- _EXERCISE BRIEF_
Images excluded, repeat each entry below exactly.

[Before-and-after object lists]
--------------------
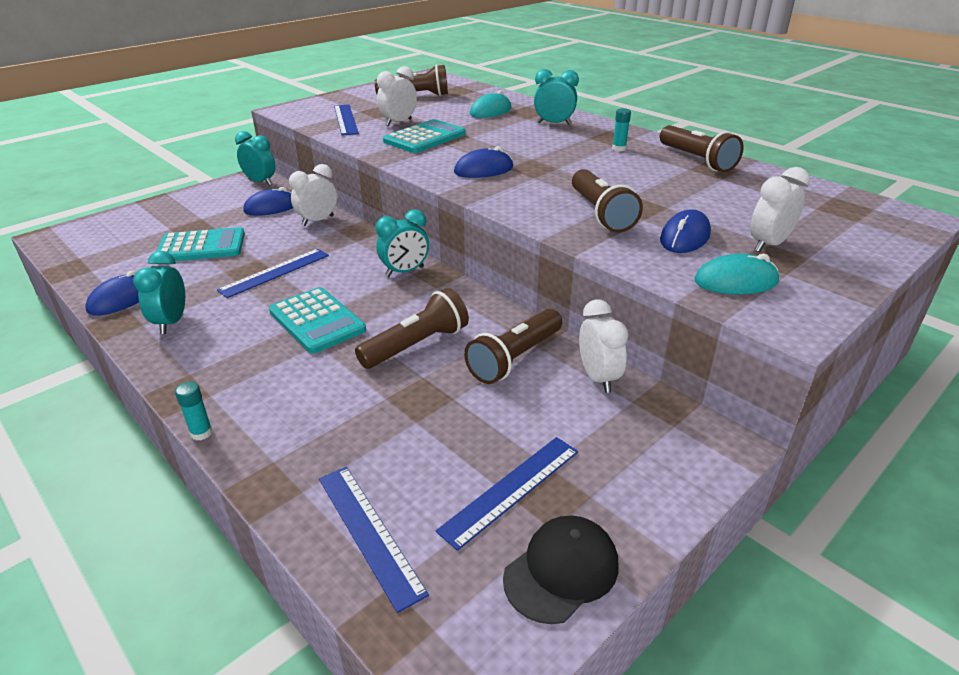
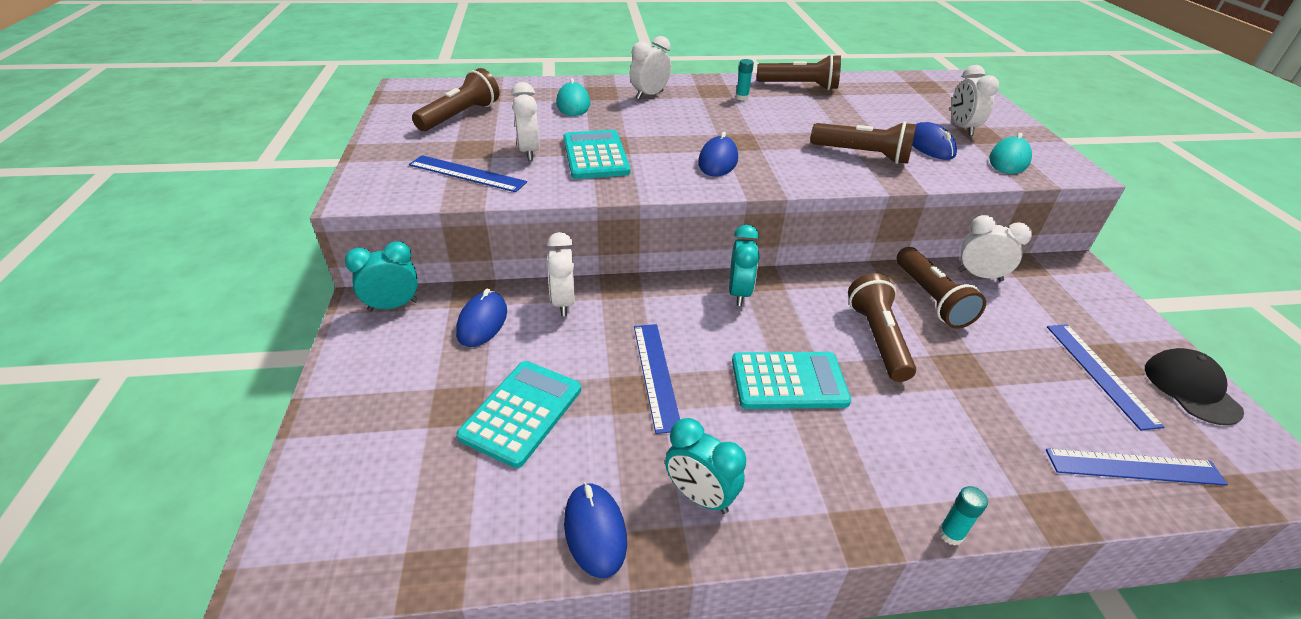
camera: 55 degrees left, 5 degrees up
(554, 124) = (649, 95): turquoise clock -> white clock

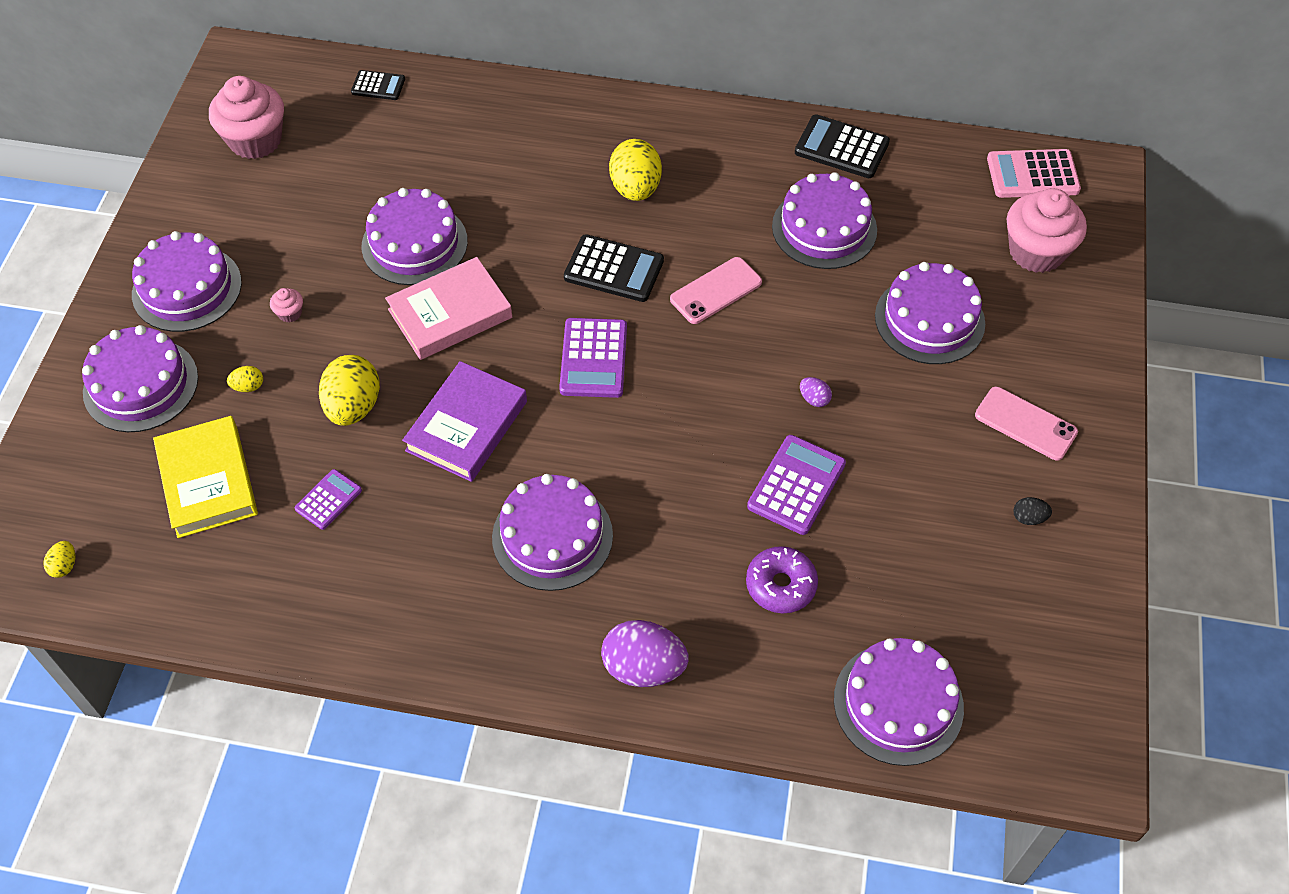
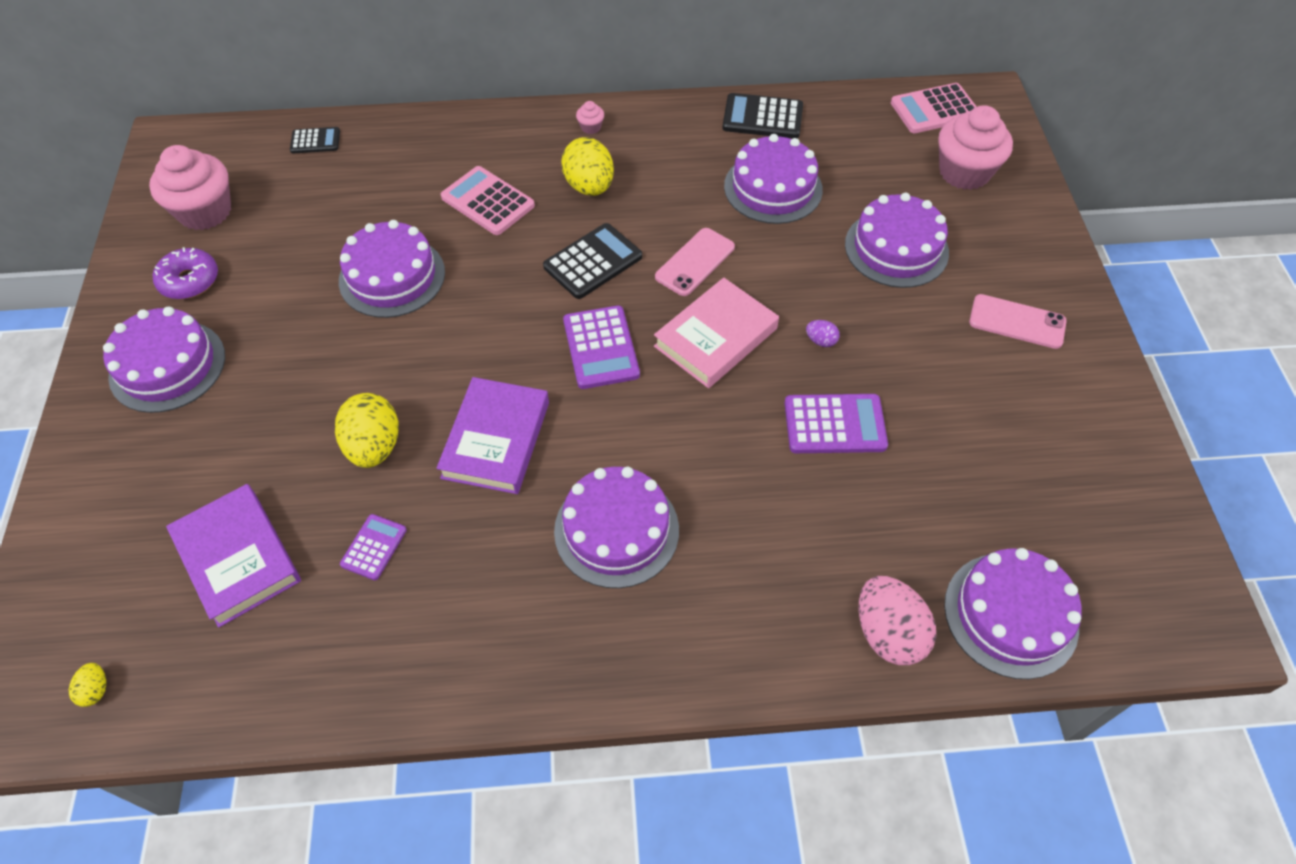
camera: 15 degrees left, 0 degrees up
(141, 385) = (140, 474): purple cake -> none
(207, 481) = (237, 558): yellow book -> purple book
(248, 387) = (257, 450): yellow egg -> none
(290, 313) = (283, 368): pink cupcake -> pink cupcake (591, 127)
(450, 313) = (446, 335): pink book -> pink book (715, 337)
(529, 184) = (488, 201): none -> pink calculator
(614, 269) = (593, 262): black calculator -> black calculator turned 45 degrees counterclockwise
(643, 667) = (752, 642): purple egg -> none
(773, 690) = (888, 633): none -> pink egg
(781, 585) = (855, 525): purple donut -> purple donut (189, 281)
(796, 485) = (834, 425): purple calculator -> purple calculator turned 75 degrees clockwise
(1028, 518) = (1055, 406): black egg -> none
--------------------
- _EXERCISE SOLUTION_
camera: 55 degrees left, 5 degrees up
(554, 124) = (649, 95): turquoise clock -> white clock

camera: 15 degrees left, 0 degrees up
(141, 385) = (140, 474): purple cake -> none
(207, 481) = (237, 558): yellow book -> purple book
(248, 387) = (257, 450): yellow egg -> none
(290, 313) = (283, 368): pink cupcake -> pink cupcake (591, 127)
(450, 313) = (446, 335): pink book -> pink book (715, 337)
(529, 184) = (488, 201): none -> pink calculator
(614, 269) = (593, 262): black calculator -> black calculator turned 45 degrees counterclockwise
(643, 667) = (752, 642): purple egg -> none
(773, 690) = (888, 633): none -> pink egg
(781, 585) = (855, 525): purple donut -> purple donut (189, 281)
(796, 485) = (834, 425): purple calculator -> purple calculator turned 75 degrees clockwise
(1028, 518) = (1055, 406): black egg -> none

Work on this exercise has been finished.